**EXERCISE BRIEF**
A letter-for-letter copy of the listing is required, with no pictures in it.

**SUPPLIED RECORDS**
BEGIN
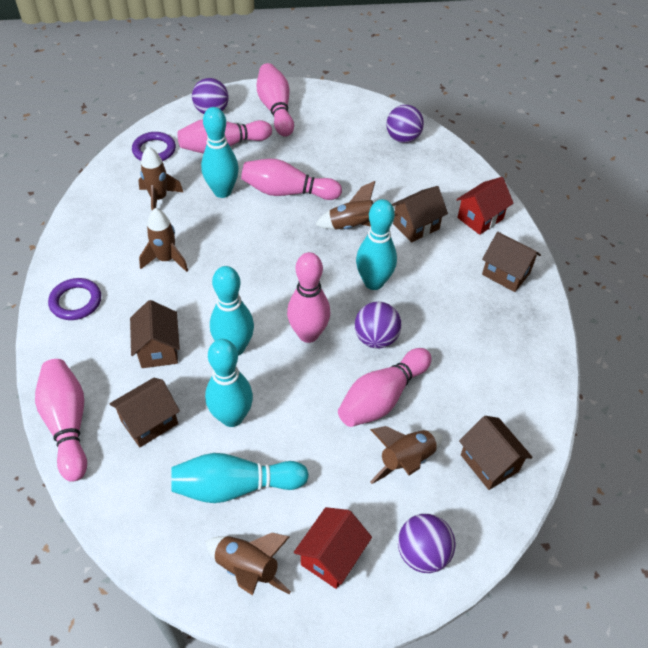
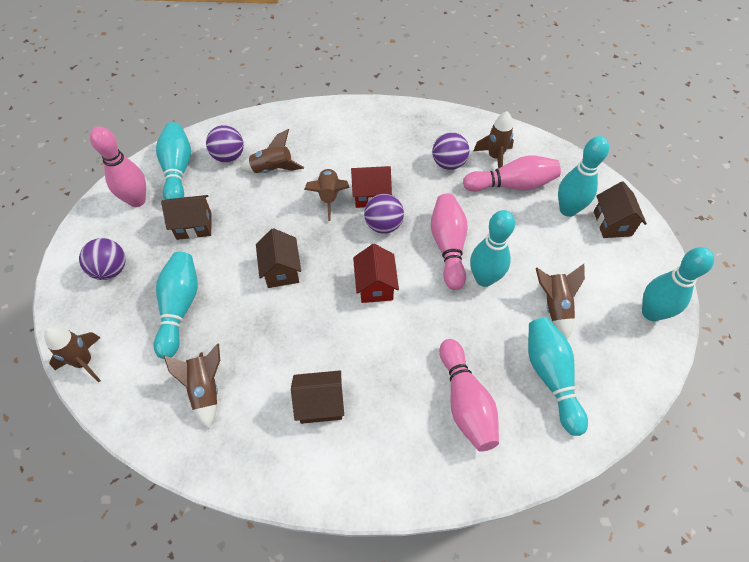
brown house: 5 -> 4
brown rocket: 5 -> 6
pink bowling pin: 6 -> 4
purple ring: 2 -> 0
turquoise bowling pin: 5 -> 6

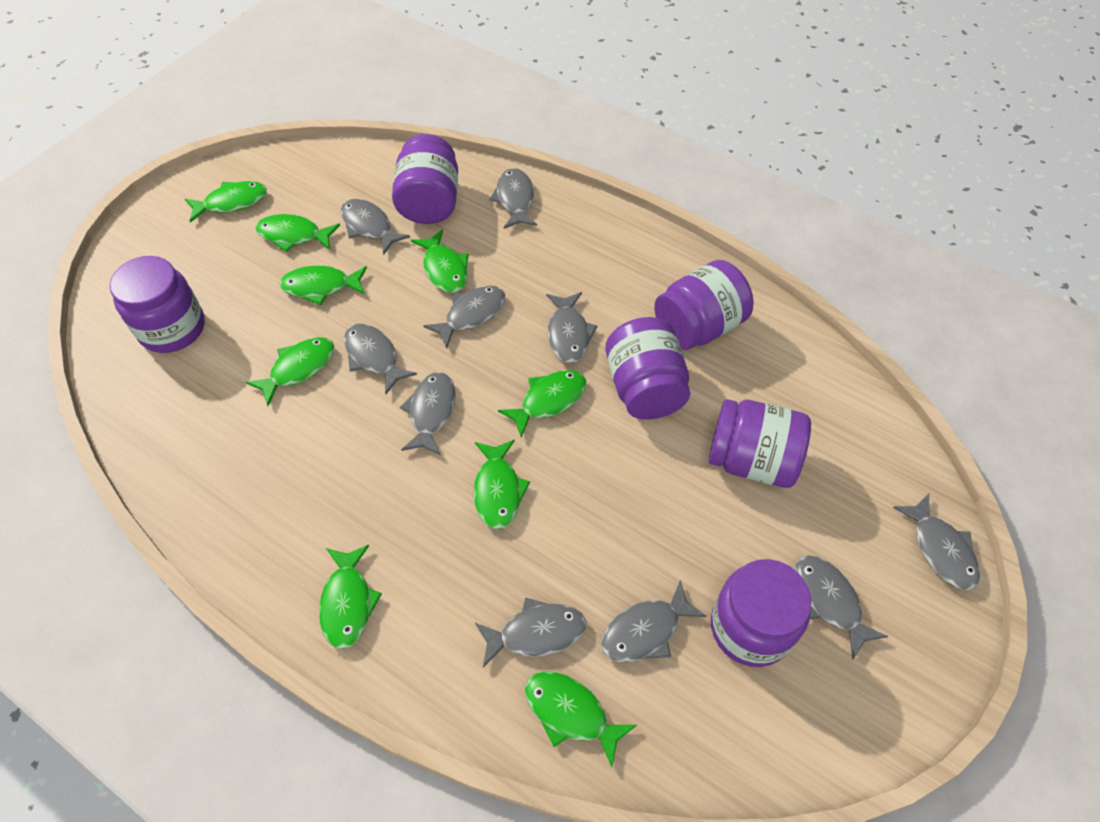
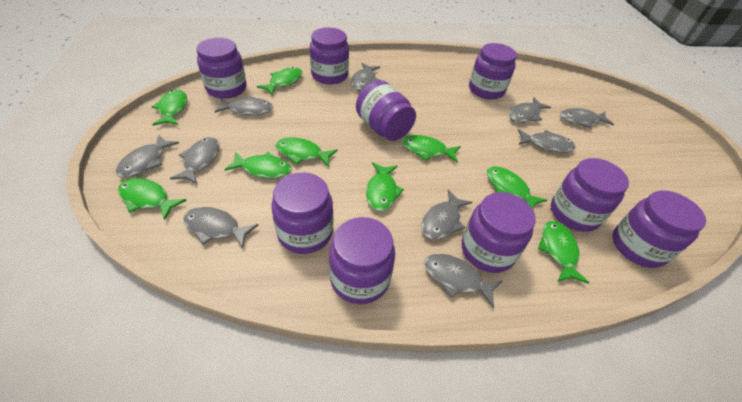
purple jar: 6 -> 9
END
**TASK RESULT**
brown house: 5 -> 4
brown rocket: 5 -> 6
pink bowling pin: 6 -> 4
purple ring: 2 -> 0
turquoise bowling pin: 5 -> 6

purple jar: 6 -> 9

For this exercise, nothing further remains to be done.